[Task goal]
Set down the data below without change, skipping the pictures it holds.

+++ Information supplied +++

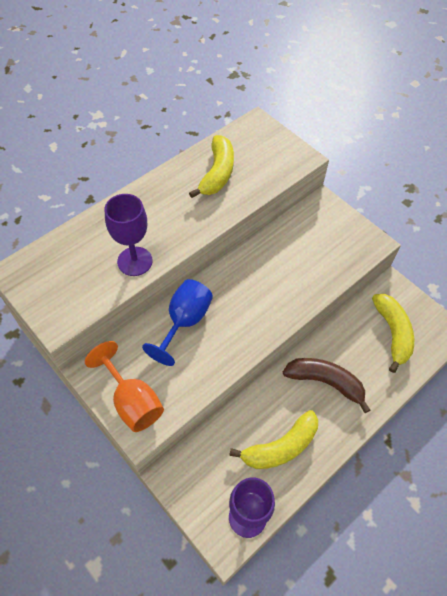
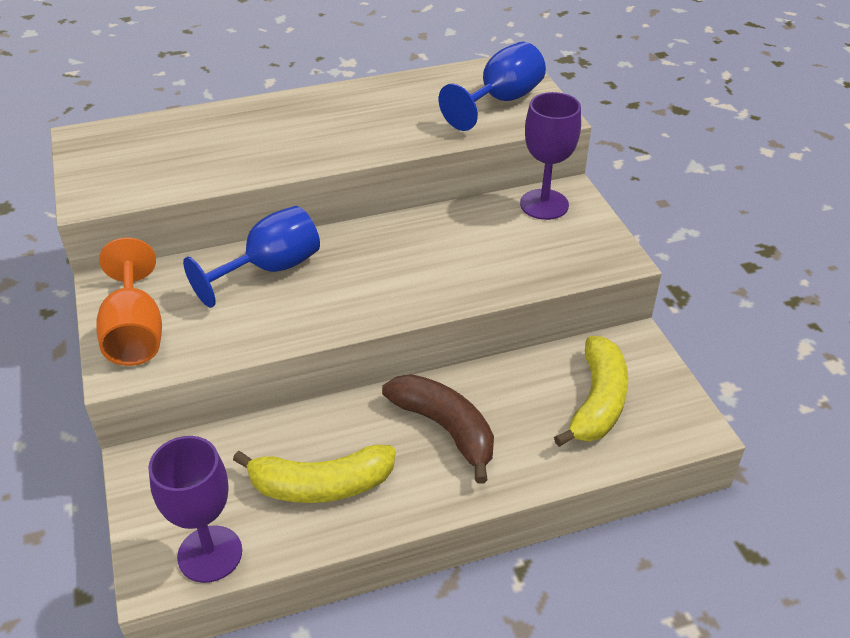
camera: 25 degrees right, 15 degrees down
(135, 261) = (234, 164): purple goblet -> purple goblet (544, 204)
(217, 173) = (416, 104): yellow banana -> none
(267, 155) = (501, 101): none -> blue goblet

+++

[Task solution]
camera: 25 degrees right, 15 degrees down
(135, 261) = (234, 164): purple goblet -> purple goblet (544, 204)
(217, 173) = (416, 104): yellow banana -> none
(267, 155) = (501, 101): none -> blue goblet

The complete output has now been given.